Task input.

********

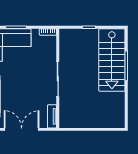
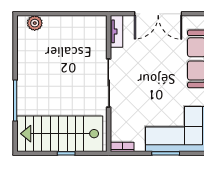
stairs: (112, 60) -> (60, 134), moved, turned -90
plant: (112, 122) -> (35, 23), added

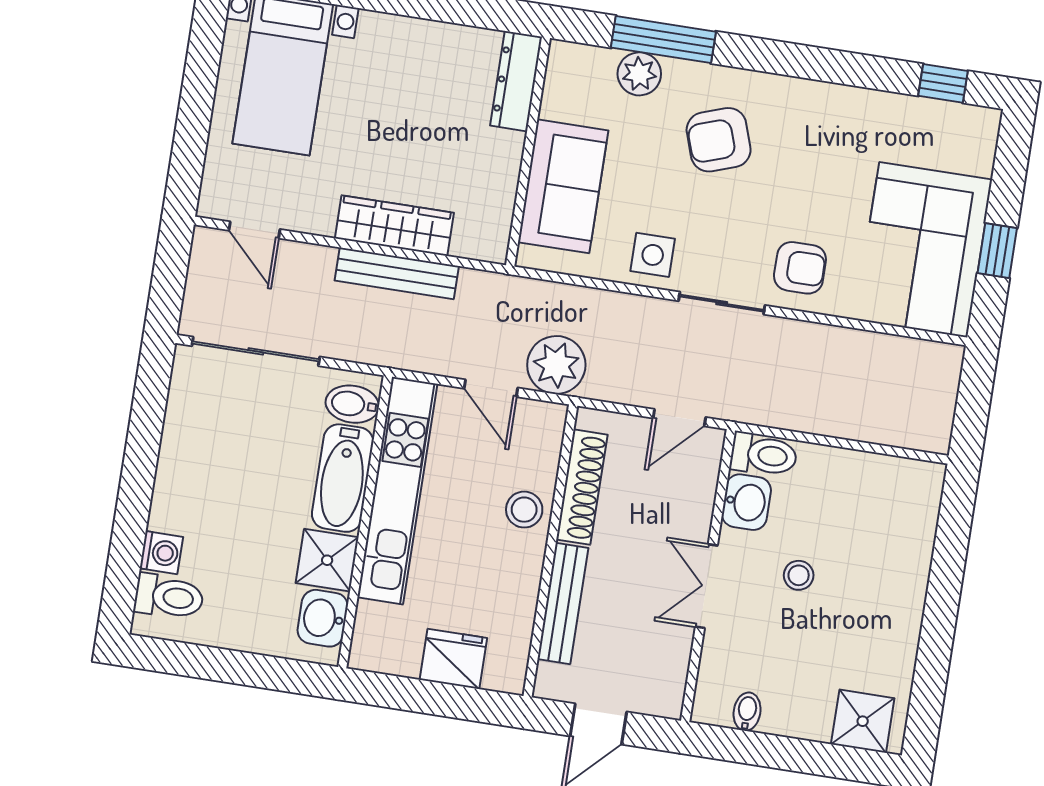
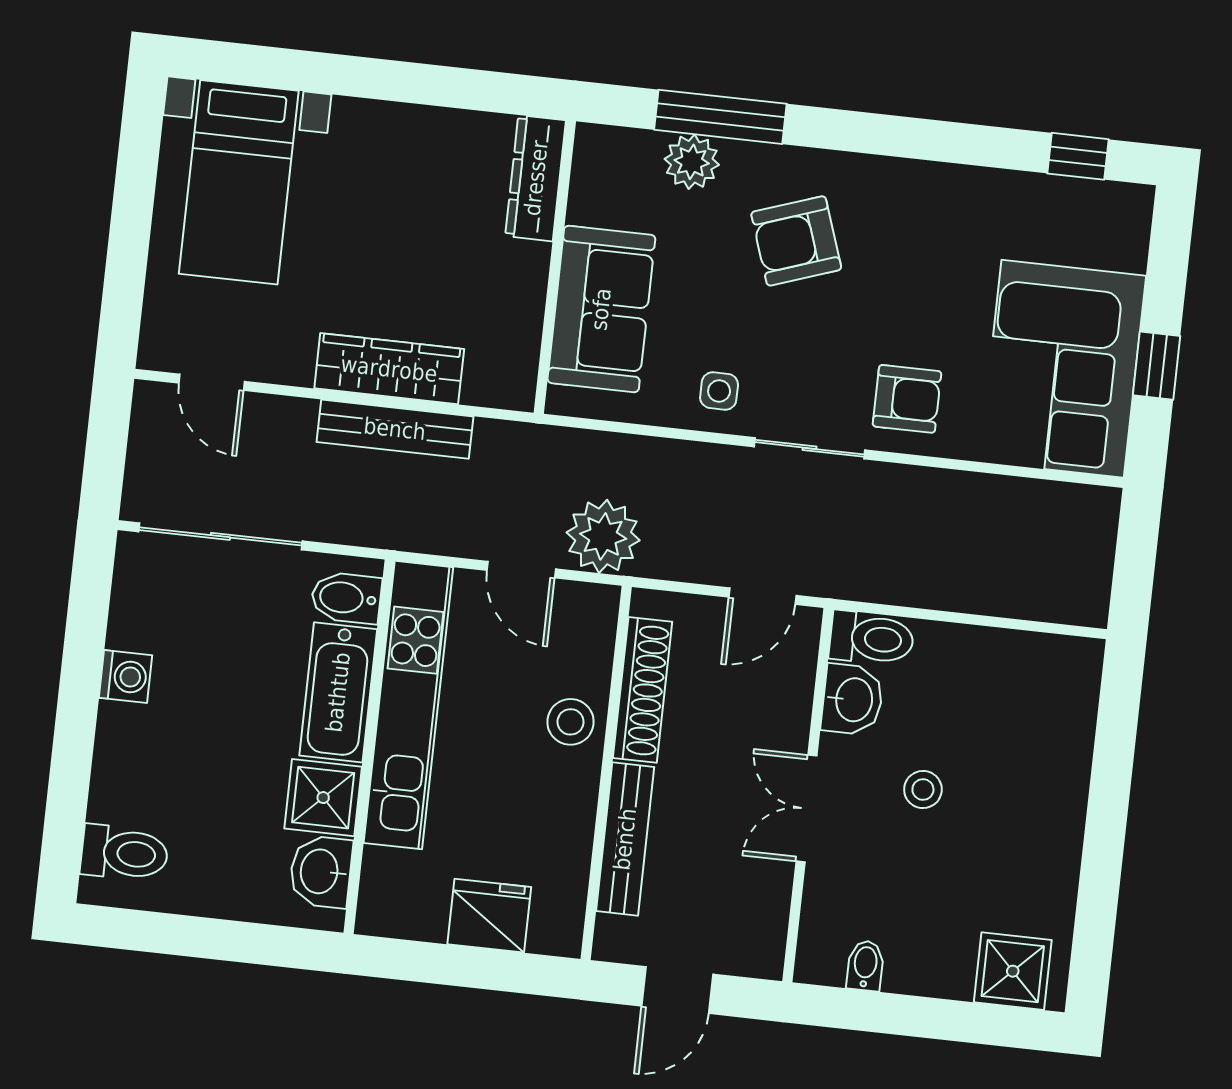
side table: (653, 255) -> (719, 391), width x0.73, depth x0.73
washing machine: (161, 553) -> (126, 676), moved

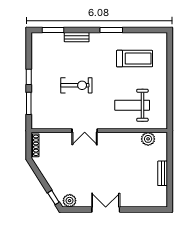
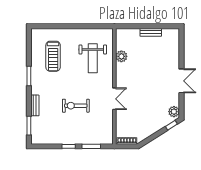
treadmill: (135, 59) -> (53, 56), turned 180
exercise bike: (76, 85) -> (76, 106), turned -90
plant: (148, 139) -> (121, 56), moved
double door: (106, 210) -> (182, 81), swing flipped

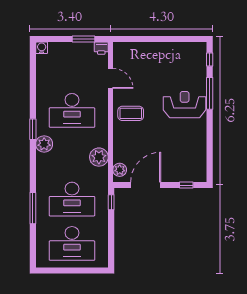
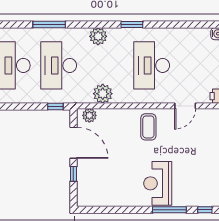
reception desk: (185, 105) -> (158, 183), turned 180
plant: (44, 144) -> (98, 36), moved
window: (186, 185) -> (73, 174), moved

********

Exercise description. An exact copy of each entry is required, minus the pictures.

Answer to the problem.
stairs: (112, 60) -> (60, 134), moved, turned -90
plant: (112, 122) -> (35, 23), added

side table: (653, 255) -> (719, 391), width x0.73, depth x0.73
washing machine: (161, 553) -> (126, 676), moved

treadmill: (135, 59) -> (53, 56), turned 180
exercise bike: (76, 85) -> (76, 106), turned -90
plant: (148, 139) -> (121, 56), moved
double door: (106, 210) -> (182, 81), swing flipped

reception desk: (185, 105) -> (158, 183), turned 180
plant: (44, 144) -> (98, 36), moved
window: (186, 185) -> (73, 174), moved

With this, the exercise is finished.